Description of the task =
First find the line with "camera: 35 degrees right, 0 degrees up" in the entries below, then set down exactly every line through the line with "white teapot [654,128,731,170]", that line included.

Stored items =
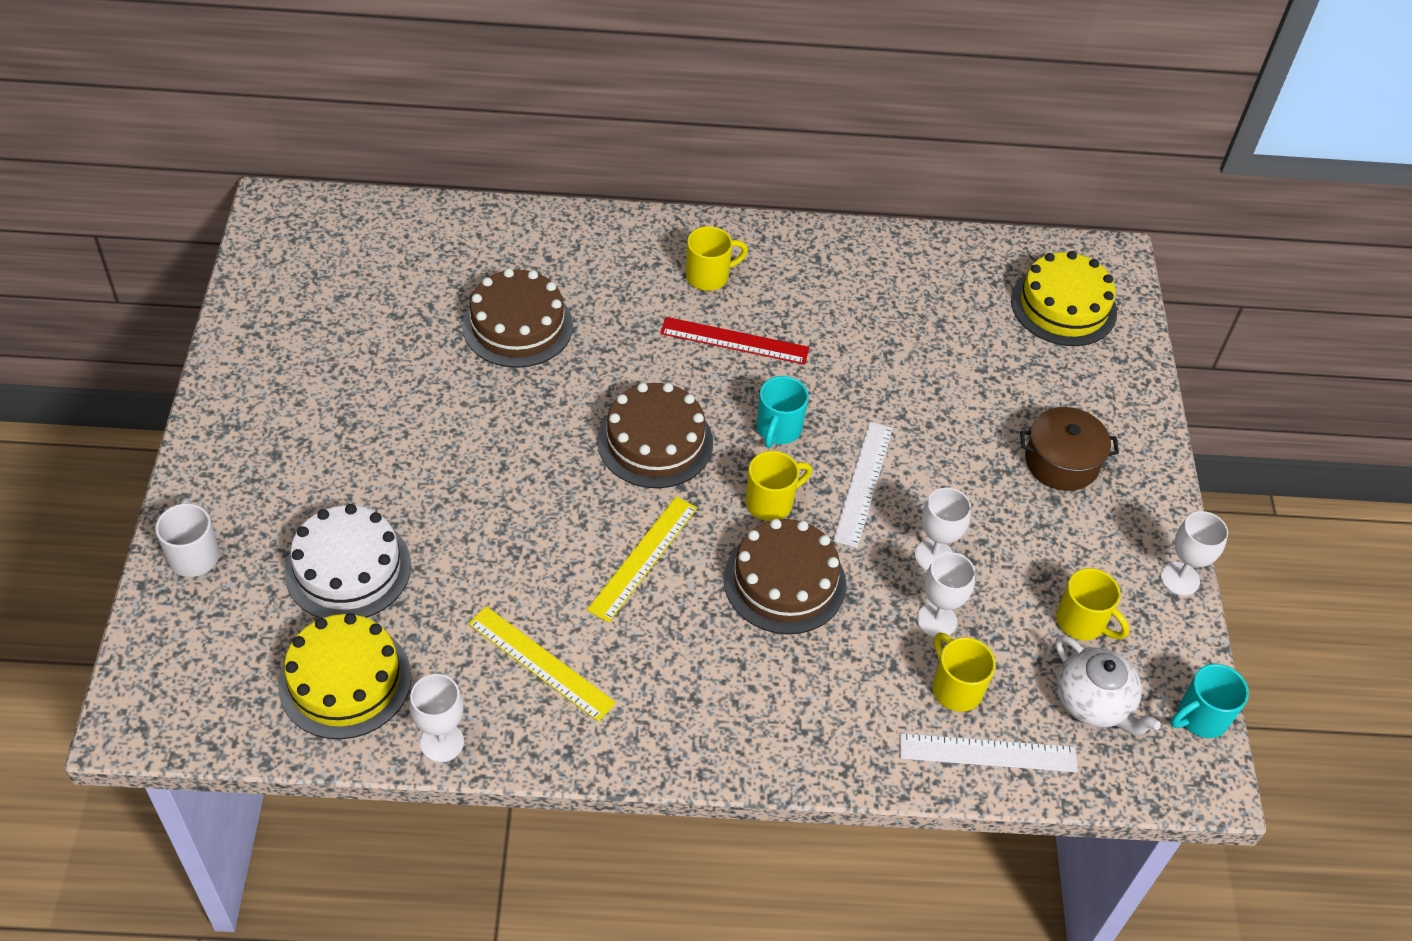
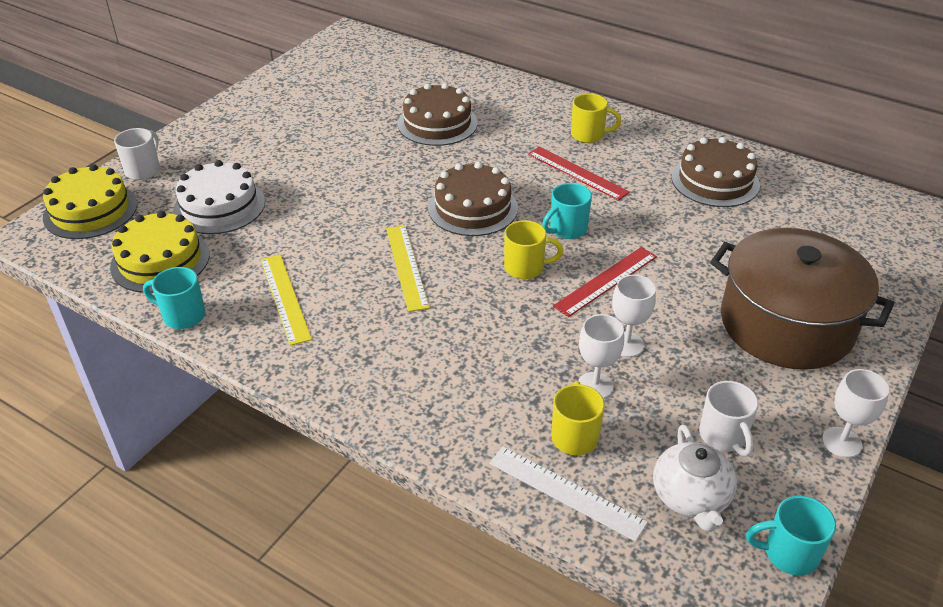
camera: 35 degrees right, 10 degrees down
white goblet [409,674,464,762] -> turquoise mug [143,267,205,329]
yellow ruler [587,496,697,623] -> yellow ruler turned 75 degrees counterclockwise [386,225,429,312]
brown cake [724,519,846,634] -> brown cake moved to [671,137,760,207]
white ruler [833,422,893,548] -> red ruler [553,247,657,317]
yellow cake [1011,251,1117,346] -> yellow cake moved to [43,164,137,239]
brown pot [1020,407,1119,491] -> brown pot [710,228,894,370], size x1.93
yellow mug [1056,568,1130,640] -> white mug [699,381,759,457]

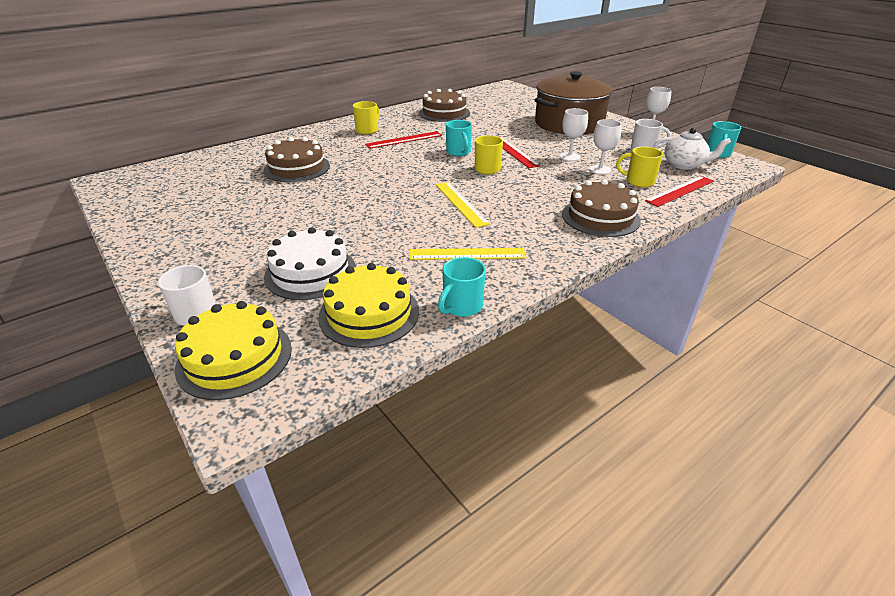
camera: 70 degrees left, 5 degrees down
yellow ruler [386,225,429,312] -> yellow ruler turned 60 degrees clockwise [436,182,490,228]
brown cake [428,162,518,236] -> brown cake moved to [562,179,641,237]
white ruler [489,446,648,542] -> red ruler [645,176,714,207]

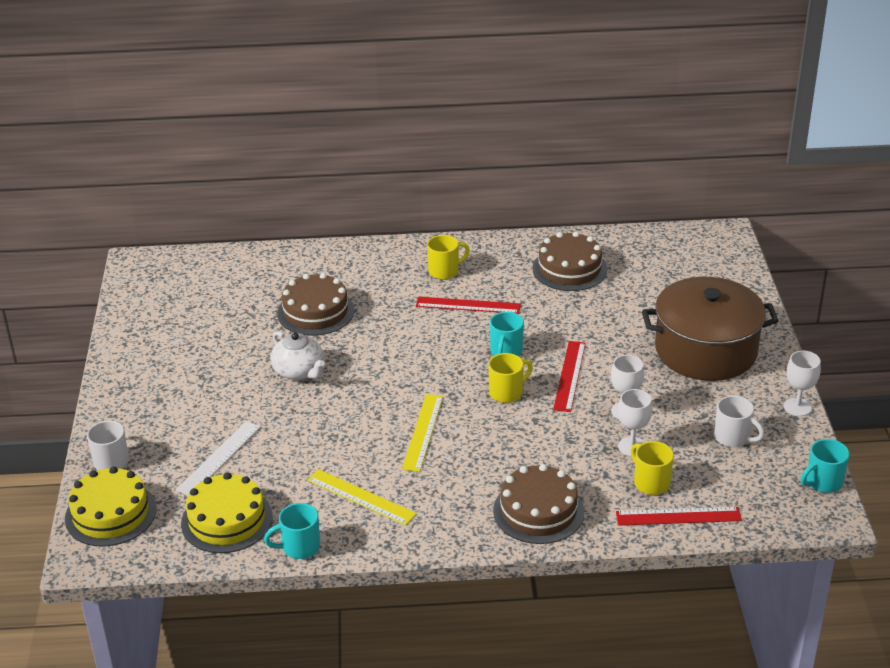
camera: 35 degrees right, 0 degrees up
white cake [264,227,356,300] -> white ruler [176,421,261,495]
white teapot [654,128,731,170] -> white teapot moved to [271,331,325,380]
...
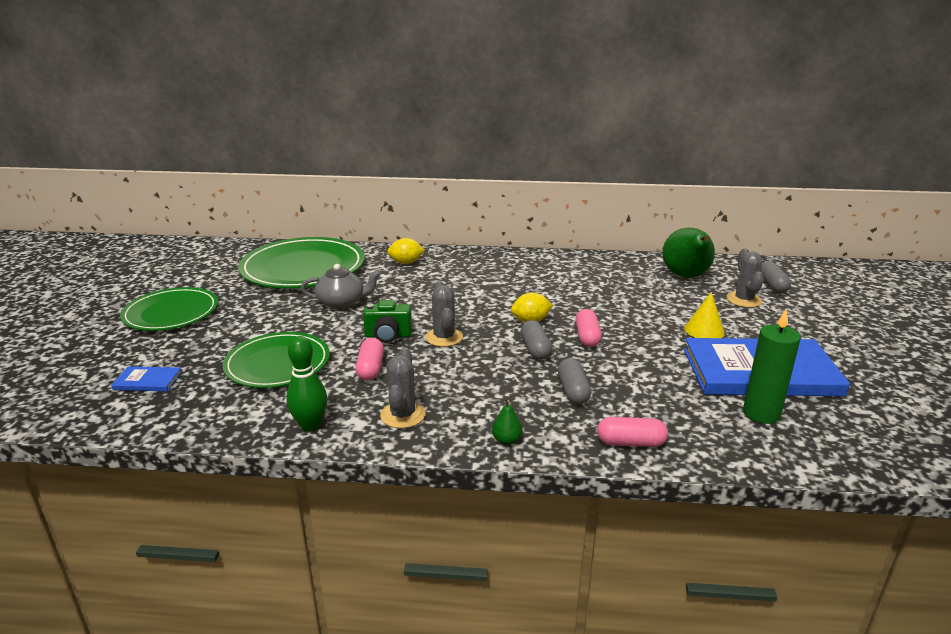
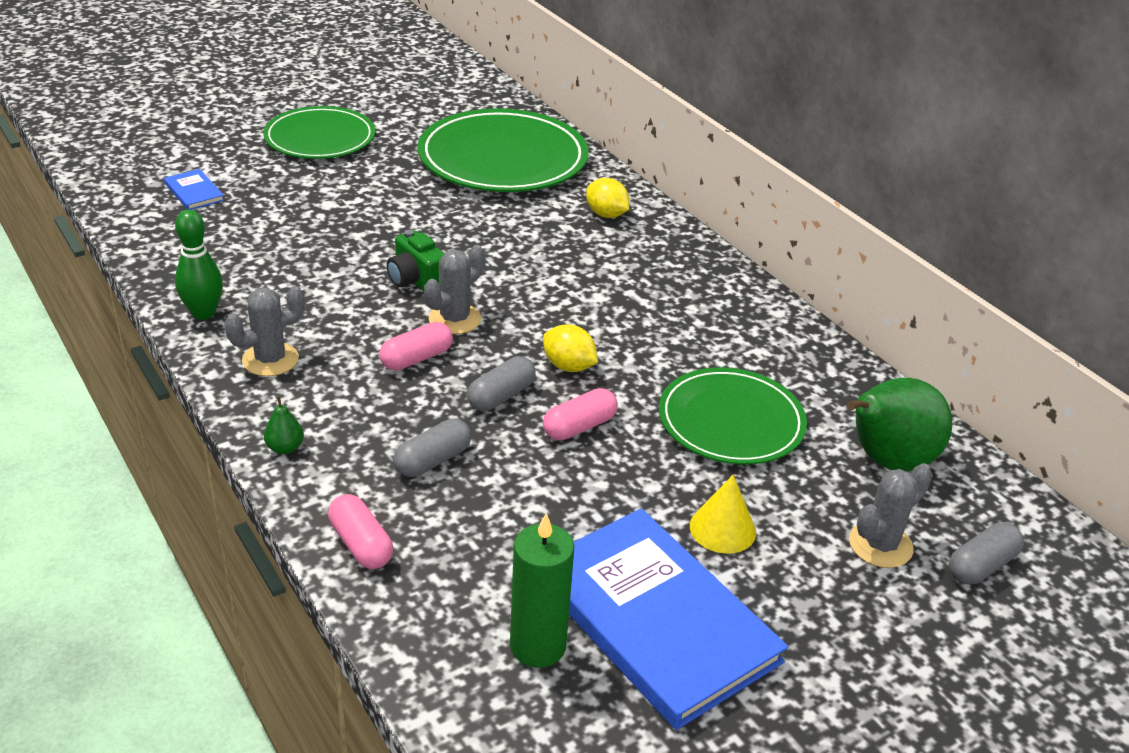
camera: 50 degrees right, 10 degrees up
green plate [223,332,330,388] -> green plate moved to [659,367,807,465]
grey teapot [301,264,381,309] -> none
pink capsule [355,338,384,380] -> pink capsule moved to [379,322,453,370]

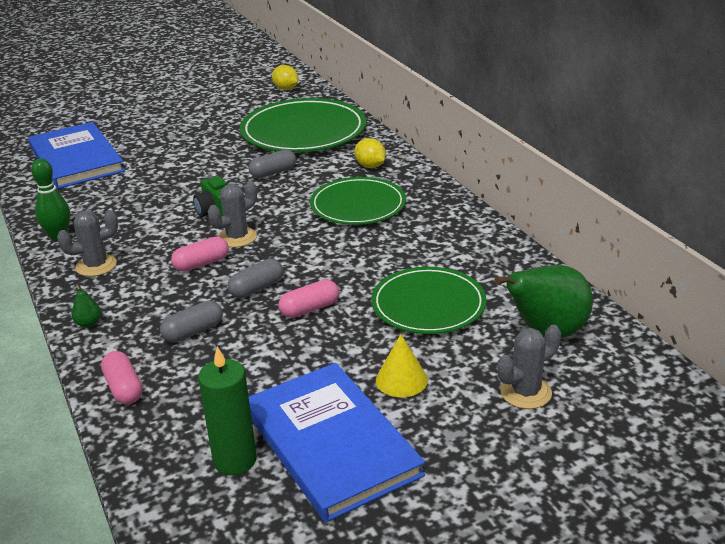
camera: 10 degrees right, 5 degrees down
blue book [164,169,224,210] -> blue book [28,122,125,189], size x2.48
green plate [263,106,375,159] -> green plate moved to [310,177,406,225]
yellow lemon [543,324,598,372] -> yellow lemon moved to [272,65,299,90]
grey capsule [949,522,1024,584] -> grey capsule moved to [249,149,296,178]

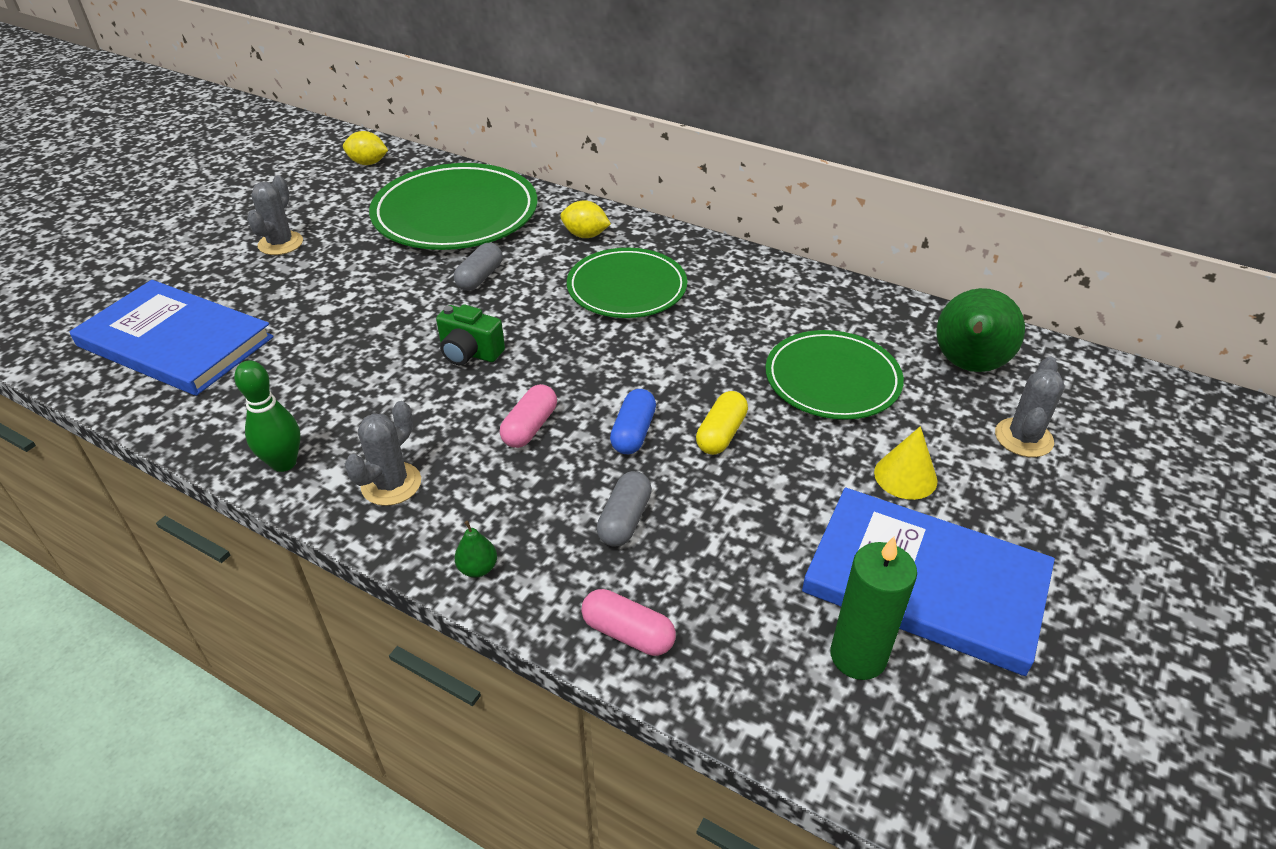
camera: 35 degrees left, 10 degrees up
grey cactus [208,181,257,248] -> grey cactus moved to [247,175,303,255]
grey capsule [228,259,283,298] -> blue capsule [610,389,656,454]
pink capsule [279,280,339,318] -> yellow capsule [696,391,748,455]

Your response =
camera: 35 degrees right, 0 degrees up
white cake [264,227,356,300] -> white ruler [176,421,261,495]
white teapot [654,128,731,170] -> white teapot moved to [271,331,325,380]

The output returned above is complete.